Scene image comparisons
========================
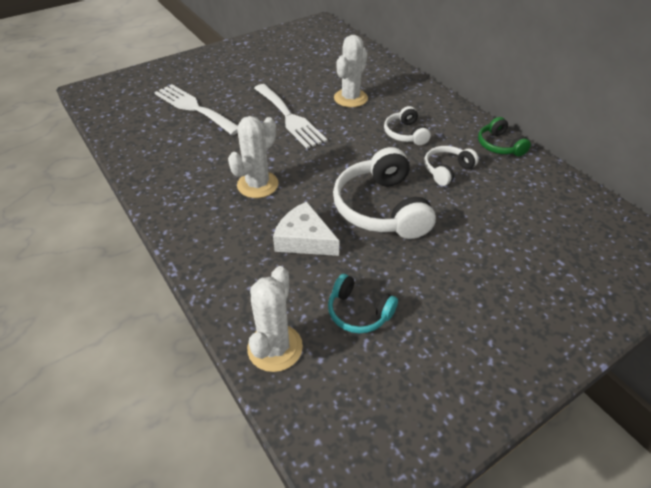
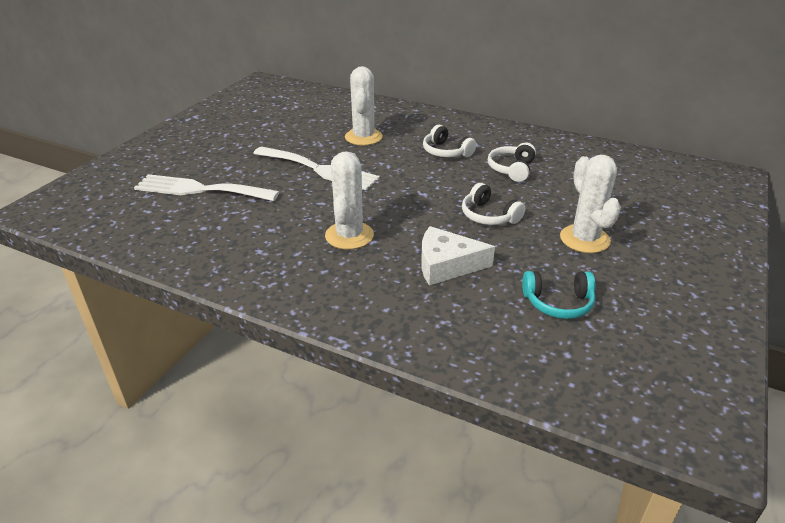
camera: 30 degrees left, 10 degrees down
(275, 347) = (518, 363): white cactus -> white cactus (584, 239)
(381, 208) = (489, 216): white headphones -> white headphones, size x0.54
(499, 145) = (533, 138): green headphones -> none

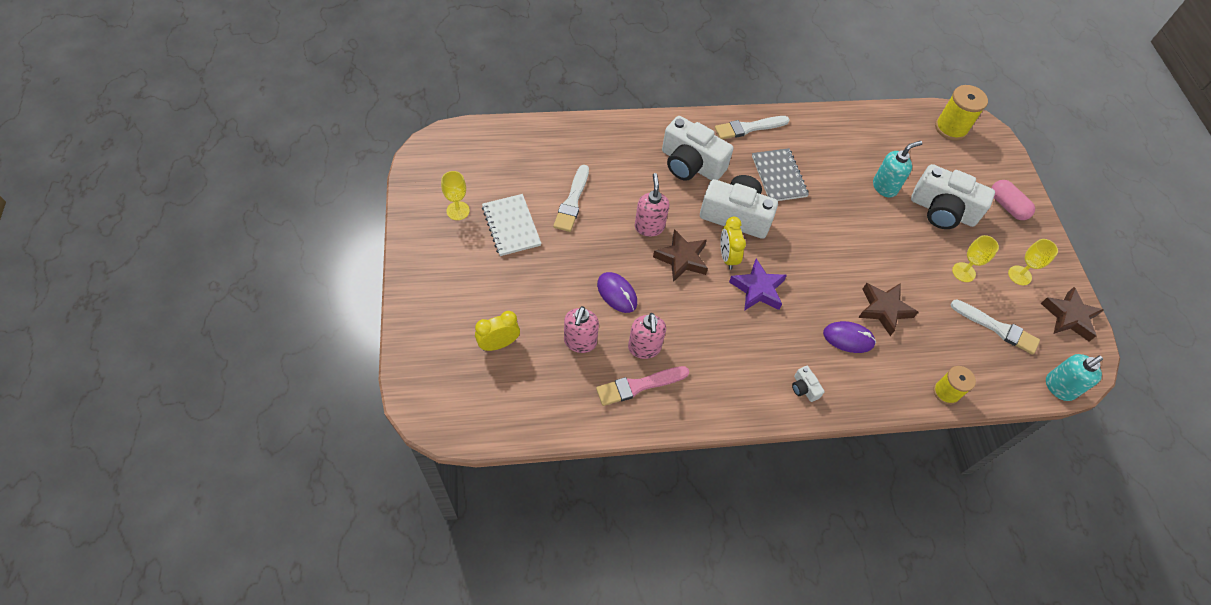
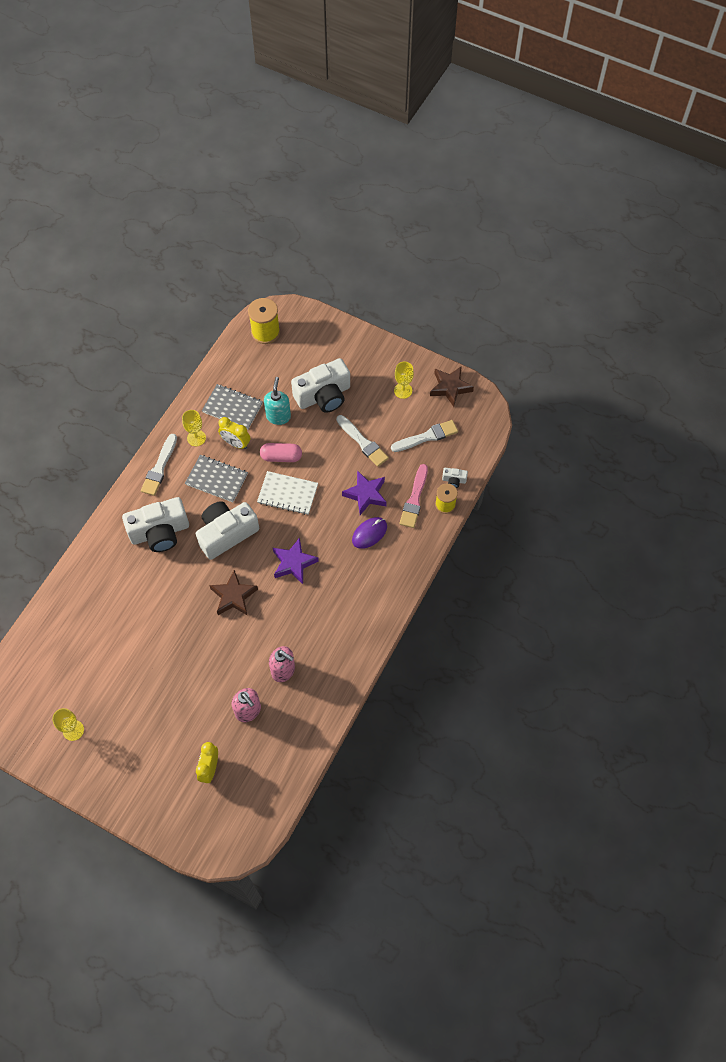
camera: 50 degrees left, 5 degrees up
(511, 226) = (117, 698): white notebook -> white notebook (287, 494)
(572, 201) = (128, 640): white brush -> white brush (363, 442)
(617, 293) = (229, 660): purple mouse -> none
(639, 386) = (308, 693): pink brush -> pink brush (414, 499)
(649, 227) = (191, 600): pink soap dispenser -> none
(727, 257) = (254, 564): yellow clock -> yellow clock (236, 443)
(804, 388) = (383, 588): white camera -> white camera (454, 480)
(856, 147) = (232, 408): none -> grey notebook
(884, 309) = (366, 494): brown star -> purple star
(963, 272) = (376, 422): yellow goblet -> yellow goblet (196, 438)
(1007, 206) = (350, 352): pink capsule -> pink capsule (281, 457)
(1059, 387) = (487, 436): turquoise soap dispenser -> none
========================
● PROBLEM REQUIREMENTS: Restate word for word the lines of the data above, starting at the line containing "(639, 386) = (308, 693): pink" and ending at the line containing "(856, 147) = (232, 408): none", both included, and nothing more.

● ANSWER TO THIS PROBLEM:
(639, 386) = (308, 693): pink brush -> pink brush (414, 499)
(649, 227) = (191, 600): pink soap dispenser -> none
(727, 257) = (254, 564): yellow clock -> yellow clock (236, 443)
(804, 388) = (383, 588): white camera -> white camera (454, 480)
(856, 147) = (232, 408): none -> grey notebook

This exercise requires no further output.